#### TASK
Give again the line that contains "(410, 335) = (645, 281): none", plus every line after it to the end of the records, unchanged.

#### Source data
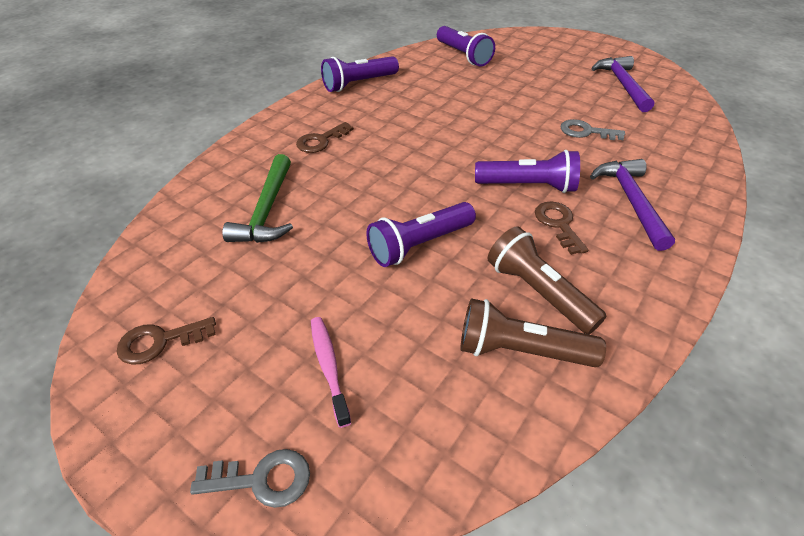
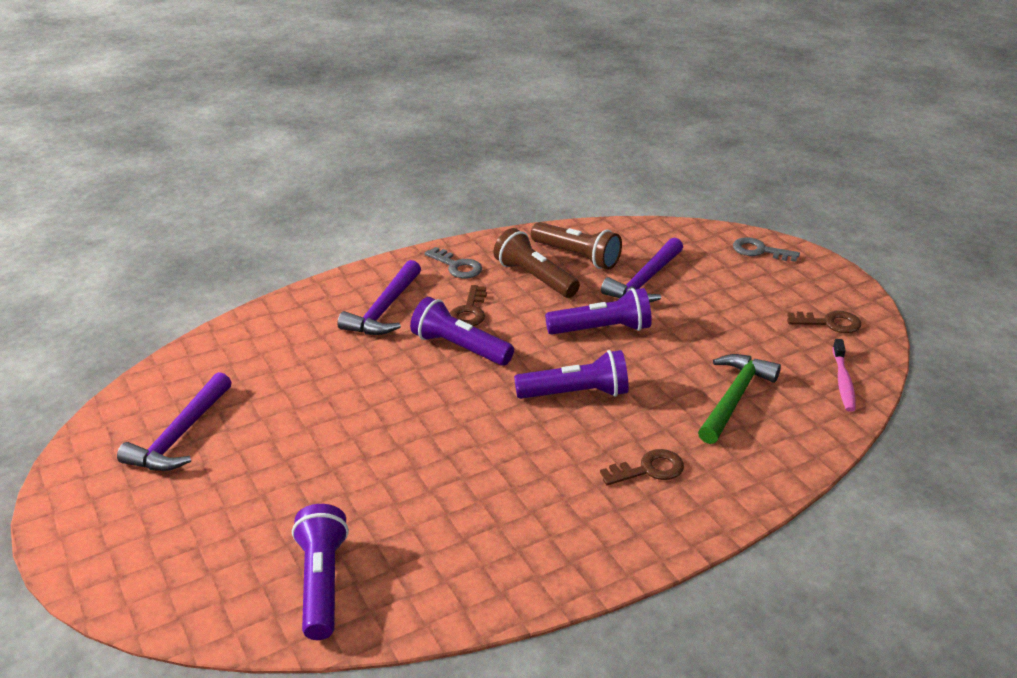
camera: 155 degrees left, 10 degrees down
(329, 367) = (708, 281): pink toothbrush -> pink toothbrush (843, 381)
(359, 84) = (545, 568): purple flashlight -> purple flashlight (576, 394)
(410, 335) = (645, 281): none -> purple hammer
(538, 292) = (535, 278): brown flashlight -> brown flashlight turned 150 degrees clockwise
(586, 132) = (326, 384): grey key -> grey key (457, 266)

#### RESULT FOR THIS TASK
(410, 335) = (645, 281): none -> purple hammer
(538, 292) = (535, 278): brown flashlight -> brown flashlight turned 150 degrees clockwise
(586, 132) = (326, 384): grey key -> grey key (457, 266)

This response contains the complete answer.